Put the lines of the material below into a numbered list, beginning with the line that contains "border (199, 178)" and continuing through the line that contains "hacksaw (316, 253)". Leave out any blank lines.
———
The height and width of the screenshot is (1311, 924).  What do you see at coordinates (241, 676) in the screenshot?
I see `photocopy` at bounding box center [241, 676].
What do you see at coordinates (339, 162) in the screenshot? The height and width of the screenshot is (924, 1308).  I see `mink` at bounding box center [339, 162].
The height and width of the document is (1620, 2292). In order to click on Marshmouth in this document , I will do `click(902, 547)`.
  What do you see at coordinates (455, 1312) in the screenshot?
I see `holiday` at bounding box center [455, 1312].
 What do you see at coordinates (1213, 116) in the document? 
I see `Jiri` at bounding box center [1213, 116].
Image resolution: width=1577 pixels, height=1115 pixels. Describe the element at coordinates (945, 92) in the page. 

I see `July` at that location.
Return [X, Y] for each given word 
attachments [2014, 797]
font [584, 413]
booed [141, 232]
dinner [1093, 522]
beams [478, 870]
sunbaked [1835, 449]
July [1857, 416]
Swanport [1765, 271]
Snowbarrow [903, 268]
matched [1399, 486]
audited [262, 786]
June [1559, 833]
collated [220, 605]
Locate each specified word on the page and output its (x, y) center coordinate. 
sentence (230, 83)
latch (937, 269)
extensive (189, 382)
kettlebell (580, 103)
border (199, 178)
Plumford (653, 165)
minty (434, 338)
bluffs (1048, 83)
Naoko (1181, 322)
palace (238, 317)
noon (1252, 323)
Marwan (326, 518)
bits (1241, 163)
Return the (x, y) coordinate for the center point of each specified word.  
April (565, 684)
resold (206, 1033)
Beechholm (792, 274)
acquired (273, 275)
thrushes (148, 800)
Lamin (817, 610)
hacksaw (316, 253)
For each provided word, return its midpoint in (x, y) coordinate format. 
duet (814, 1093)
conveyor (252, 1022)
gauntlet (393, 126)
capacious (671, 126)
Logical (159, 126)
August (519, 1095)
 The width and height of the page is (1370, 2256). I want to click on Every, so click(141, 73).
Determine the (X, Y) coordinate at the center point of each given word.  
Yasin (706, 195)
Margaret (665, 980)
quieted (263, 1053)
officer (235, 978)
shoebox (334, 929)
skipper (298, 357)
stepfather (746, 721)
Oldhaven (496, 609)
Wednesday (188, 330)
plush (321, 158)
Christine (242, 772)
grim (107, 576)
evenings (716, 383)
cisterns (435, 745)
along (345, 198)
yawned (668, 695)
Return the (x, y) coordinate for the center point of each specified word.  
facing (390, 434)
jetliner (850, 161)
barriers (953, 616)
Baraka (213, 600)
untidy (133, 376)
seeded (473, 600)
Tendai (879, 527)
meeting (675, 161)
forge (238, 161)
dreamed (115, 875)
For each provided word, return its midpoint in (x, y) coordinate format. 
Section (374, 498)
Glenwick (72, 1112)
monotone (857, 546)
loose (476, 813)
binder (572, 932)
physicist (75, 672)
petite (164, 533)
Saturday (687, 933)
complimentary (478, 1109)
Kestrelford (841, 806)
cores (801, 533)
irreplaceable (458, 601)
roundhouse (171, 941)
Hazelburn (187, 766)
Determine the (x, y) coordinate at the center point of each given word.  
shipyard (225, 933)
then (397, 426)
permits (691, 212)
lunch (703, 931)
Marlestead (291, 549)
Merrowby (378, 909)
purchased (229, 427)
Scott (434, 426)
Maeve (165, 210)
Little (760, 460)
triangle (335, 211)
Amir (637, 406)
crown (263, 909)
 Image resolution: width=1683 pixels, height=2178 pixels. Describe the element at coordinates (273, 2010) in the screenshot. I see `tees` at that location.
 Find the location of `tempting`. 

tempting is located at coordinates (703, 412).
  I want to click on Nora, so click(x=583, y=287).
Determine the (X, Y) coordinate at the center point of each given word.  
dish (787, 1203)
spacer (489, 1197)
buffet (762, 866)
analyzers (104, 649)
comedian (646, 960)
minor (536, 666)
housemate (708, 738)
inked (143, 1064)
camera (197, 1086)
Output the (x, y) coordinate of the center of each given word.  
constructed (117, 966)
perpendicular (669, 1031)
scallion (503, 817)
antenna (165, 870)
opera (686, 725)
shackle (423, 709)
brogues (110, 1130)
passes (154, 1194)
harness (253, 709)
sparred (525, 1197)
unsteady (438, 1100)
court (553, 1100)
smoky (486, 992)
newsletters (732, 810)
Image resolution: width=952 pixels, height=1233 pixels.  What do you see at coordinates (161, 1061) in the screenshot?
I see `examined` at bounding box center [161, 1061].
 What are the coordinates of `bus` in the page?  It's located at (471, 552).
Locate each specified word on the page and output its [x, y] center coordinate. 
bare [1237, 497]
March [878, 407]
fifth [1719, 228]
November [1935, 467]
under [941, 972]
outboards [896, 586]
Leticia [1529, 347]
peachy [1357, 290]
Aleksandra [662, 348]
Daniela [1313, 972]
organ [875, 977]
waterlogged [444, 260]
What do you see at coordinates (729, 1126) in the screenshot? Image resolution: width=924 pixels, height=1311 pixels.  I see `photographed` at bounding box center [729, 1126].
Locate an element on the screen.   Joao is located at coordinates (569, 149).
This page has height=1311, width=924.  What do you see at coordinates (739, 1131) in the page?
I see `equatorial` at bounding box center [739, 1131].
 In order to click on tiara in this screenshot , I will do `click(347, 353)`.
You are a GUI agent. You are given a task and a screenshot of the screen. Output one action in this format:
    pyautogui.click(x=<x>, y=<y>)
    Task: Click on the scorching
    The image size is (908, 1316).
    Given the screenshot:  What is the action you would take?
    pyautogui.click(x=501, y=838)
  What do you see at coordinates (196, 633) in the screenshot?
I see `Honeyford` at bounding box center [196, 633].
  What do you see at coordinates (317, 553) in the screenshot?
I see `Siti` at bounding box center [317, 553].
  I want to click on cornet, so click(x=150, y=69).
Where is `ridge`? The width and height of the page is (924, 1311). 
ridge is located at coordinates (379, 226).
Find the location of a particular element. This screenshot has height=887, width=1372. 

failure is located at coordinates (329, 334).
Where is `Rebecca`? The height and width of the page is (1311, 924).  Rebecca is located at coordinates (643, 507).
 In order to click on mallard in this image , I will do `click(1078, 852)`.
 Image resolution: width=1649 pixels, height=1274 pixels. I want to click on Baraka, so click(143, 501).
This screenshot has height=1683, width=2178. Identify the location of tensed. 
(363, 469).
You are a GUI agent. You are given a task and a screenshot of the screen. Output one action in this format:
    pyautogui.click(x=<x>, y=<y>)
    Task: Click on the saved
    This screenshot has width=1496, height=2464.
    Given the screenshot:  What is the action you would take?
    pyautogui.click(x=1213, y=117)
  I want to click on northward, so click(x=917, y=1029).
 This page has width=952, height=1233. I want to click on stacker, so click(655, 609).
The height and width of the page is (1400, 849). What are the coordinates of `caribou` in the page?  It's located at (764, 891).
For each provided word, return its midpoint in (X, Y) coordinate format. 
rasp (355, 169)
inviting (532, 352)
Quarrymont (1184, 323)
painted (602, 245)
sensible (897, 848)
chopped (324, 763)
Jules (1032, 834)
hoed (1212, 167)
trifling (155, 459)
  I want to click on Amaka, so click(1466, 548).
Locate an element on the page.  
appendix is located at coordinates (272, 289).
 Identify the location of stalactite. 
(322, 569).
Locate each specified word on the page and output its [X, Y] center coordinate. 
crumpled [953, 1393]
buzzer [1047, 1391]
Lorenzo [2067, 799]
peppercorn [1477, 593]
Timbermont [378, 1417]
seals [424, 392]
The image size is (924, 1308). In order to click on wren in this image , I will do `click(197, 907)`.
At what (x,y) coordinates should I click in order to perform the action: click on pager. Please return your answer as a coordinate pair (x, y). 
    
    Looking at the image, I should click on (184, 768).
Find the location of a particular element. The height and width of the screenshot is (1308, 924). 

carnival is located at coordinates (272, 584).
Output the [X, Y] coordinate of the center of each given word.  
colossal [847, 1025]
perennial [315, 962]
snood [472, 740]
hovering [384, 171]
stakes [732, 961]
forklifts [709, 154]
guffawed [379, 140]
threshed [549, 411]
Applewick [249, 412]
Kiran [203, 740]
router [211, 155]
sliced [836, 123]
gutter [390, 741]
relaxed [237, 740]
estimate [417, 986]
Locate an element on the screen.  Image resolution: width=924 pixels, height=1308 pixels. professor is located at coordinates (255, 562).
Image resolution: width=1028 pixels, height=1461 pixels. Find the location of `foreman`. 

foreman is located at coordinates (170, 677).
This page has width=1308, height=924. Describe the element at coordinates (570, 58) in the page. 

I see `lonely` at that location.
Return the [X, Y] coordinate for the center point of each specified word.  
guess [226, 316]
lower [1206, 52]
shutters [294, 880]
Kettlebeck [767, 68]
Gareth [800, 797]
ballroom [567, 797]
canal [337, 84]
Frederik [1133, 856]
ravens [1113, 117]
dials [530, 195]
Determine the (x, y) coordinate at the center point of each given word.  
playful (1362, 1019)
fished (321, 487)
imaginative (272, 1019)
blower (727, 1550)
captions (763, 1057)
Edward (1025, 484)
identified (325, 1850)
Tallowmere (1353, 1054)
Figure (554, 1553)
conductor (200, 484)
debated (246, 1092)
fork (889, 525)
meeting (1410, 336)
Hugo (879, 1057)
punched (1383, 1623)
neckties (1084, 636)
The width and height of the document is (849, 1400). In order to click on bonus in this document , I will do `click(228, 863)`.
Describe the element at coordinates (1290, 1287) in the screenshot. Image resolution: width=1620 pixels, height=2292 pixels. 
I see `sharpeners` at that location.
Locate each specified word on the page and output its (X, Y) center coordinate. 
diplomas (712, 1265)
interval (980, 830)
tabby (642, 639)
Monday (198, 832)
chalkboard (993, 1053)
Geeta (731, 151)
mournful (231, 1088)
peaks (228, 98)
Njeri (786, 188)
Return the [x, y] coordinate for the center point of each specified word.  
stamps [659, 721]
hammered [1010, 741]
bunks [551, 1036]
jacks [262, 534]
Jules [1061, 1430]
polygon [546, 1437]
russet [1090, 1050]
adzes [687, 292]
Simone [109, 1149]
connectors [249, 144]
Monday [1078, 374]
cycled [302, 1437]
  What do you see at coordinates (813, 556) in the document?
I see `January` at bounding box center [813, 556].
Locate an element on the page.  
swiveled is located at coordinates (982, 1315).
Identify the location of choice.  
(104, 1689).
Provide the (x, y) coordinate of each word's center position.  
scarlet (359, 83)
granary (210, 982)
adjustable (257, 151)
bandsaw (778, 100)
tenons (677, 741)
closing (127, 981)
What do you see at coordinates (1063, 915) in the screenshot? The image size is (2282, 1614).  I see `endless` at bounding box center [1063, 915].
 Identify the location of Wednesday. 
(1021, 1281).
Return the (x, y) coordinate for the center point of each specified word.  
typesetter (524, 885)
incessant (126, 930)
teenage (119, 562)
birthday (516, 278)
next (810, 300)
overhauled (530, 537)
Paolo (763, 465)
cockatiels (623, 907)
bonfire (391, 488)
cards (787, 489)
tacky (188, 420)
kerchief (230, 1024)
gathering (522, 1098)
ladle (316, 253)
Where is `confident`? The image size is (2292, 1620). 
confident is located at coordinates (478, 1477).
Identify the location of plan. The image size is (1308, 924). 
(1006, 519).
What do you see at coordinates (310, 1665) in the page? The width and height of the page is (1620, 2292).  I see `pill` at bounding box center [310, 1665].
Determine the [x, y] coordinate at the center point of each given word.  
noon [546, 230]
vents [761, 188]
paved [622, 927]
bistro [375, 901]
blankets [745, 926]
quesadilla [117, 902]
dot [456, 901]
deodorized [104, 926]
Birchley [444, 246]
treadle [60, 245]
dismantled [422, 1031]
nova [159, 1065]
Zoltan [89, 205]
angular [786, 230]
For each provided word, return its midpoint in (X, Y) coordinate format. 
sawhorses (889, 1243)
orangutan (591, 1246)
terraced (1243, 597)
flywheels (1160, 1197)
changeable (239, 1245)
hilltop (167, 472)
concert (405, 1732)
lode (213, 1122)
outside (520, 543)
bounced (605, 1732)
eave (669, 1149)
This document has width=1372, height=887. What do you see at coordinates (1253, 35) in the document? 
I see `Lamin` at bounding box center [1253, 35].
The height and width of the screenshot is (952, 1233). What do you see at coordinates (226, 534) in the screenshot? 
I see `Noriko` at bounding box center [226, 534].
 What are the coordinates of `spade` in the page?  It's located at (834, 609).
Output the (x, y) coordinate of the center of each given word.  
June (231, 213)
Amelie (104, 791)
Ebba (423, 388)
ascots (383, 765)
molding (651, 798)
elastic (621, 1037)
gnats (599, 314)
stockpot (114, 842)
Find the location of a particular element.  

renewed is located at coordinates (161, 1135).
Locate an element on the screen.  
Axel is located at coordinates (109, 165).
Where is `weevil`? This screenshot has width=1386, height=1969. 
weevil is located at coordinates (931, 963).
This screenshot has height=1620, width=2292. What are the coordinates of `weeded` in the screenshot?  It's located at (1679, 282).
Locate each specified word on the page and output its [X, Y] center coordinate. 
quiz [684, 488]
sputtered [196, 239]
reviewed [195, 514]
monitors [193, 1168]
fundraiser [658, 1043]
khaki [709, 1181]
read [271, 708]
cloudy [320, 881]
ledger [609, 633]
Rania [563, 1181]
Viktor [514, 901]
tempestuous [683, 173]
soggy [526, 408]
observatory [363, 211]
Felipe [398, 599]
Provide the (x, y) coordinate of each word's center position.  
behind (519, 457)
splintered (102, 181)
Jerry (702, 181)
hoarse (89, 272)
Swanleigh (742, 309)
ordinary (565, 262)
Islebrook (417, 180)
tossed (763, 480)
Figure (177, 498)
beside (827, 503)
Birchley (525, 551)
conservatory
———
- **COMPLETE OUTPUT**
1. border (199, 178)
2. Plumford (653, 165)
3. minty (434, 338)
4. bluffs (1048, 83)
5. Naoko (1181, 322)
6. palace (238, 317)
7. noon (1252, 323)
8. Marwan (326, 518)
9. bits (1241, 163)
10. Return the (x, y) coordinate for the center point of each specified word.  
11. April (565, 684)
12. resold (206, 1033)
13. Beechholm (792, 274)
14. acquired (273, 275)
15. thrushes (148, 800)
16. Lamin (817, 610)
17. hacksaw (316, 253)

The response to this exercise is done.